> _Problem to solve_: Find the line that contains "(464, 330) = (401, 512): brown", then repeat it and each line after it to the end of the records, exactly.

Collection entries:
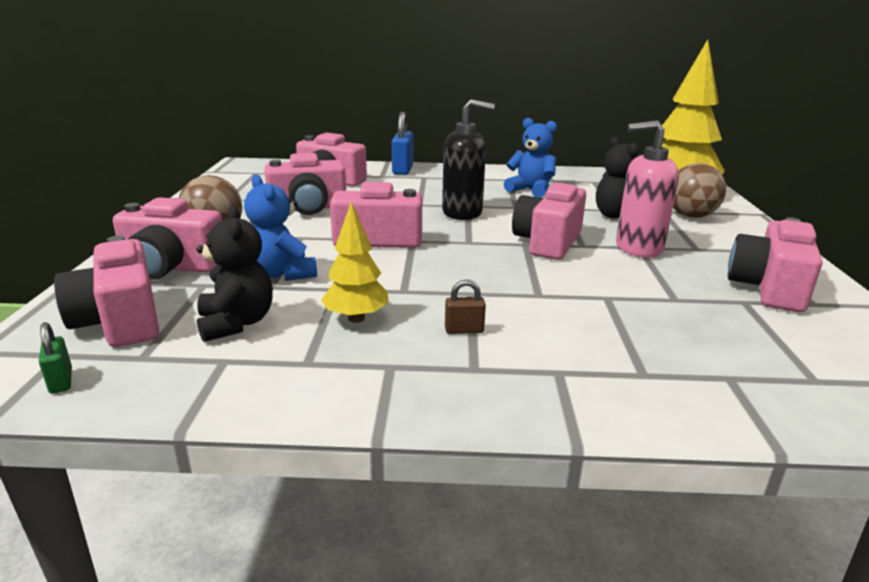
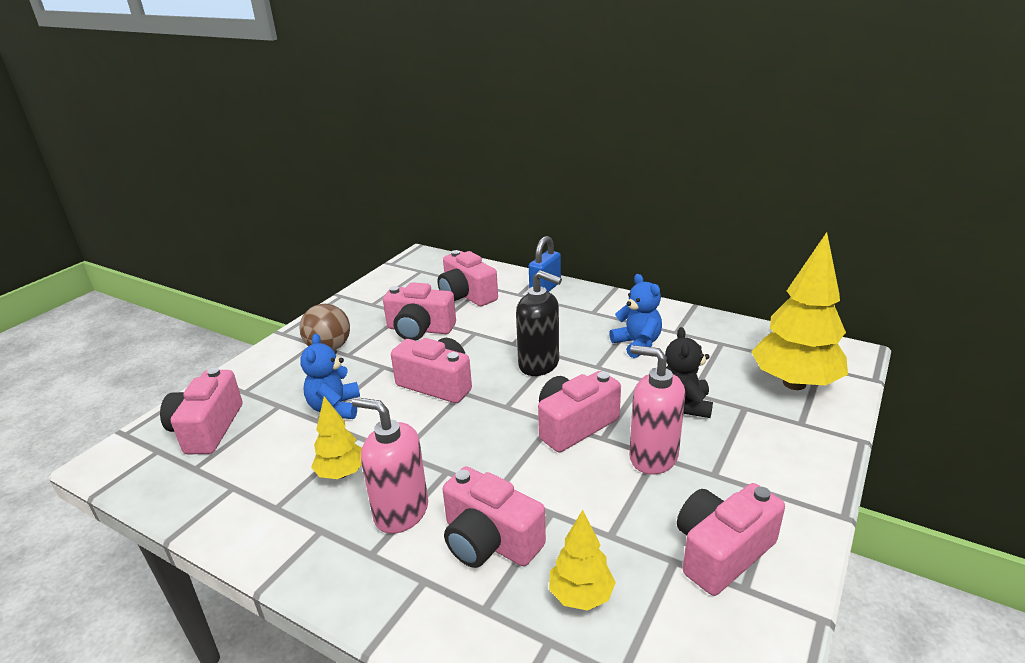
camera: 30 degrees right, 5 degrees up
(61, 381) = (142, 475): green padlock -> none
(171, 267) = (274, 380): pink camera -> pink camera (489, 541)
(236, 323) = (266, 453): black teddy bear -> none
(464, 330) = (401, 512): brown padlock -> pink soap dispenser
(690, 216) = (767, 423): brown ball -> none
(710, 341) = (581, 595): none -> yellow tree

> _Task output_:
(464, 330) = (401, 512): brown padlock -> pink soap dispenser
(690, 216) = (767, 423): brown ball -> none
(710, 341) = (581, 595): none -> yellow tree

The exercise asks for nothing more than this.